DIRECTIONS
In the records below, find the line that contains "BUTTON1 pin SIG: B6 -> A4" and the line that contains "LINE: QRE1113 -> KY-033". Set down exactly those lines and every line between them, and nothing more.
[[ THE INPUT, beginning ]]
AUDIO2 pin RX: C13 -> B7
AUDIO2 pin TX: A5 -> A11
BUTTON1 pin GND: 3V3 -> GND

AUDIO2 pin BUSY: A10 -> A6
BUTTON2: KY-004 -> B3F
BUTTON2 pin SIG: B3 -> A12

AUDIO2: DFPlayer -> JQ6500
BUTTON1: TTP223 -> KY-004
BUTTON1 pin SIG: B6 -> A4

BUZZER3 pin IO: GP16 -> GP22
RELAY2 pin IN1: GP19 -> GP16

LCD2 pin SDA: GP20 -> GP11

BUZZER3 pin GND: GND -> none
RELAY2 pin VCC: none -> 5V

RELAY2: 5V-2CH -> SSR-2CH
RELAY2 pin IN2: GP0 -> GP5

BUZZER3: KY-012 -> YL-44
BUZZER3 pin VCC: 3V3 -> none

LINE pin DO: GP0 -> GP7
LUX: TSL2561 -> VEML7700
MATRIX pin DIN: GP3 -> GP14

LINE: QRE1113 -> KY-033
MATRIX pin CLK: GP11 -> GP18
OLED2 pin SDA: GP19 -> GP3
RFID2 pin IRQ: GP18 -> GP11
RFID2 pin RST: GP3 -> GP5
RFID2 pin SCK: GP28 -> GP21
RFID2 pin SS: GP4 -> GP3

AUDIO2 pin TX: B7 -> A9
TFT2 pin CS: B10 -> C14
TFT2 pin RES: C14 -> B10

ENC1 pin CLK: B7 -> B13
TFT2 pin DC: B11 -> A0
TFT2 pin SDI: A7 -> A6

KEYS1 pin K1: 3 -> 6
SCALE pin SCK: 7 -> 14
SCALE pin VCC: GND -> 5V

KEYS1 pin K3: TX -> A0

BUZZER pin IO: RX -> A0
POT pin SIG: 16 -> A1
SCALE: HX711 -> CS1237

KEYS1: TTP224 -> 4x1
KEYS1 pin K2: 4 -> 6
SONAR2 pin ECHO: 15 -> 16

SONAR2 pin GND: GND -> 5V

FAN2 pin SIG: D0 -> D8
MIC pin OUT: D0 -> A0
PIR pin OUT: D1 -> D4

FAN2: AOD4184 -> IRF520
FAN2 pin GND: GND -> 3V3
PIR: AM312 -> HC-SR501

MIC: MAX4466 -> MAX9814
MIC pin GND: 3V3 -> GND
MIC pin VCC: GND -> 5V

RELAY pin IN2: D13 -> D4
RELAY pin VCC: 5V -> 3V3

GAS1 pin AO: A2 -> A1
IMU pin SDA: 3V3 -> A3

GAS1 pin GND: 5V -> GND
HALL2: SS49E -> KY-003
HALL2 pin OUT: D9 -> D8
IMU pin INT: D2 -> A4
[[ THE INPUT, end ]]
WRITTEN SOLUTION
BUTTON1 pin SIG: B6 -> A4

BUZZER3 pin IO: GP16 -> GP22
RELAY2 pin IN1: GP19 -> GP16

LCD2 pin SDA: GP20 -> GP11

BUZZER3 pin GND: GND -> none
RELAY2 pin VCC: none -> 5V

RELAY2: 5V-2CH -> SSR-2CH
RELAY2 pin IN2: GP0 -> GP5

BUZZER3: KY-012 -> YL-44
BUZZER3 pin VCC: 3V3 -> none

LINE pin DO: GP0 -> GP7
LUX: TSL2561 -> VEML7700
MATRIX pin DIN: GP3 -> GP14

LINE: QRE1113 -> KY-033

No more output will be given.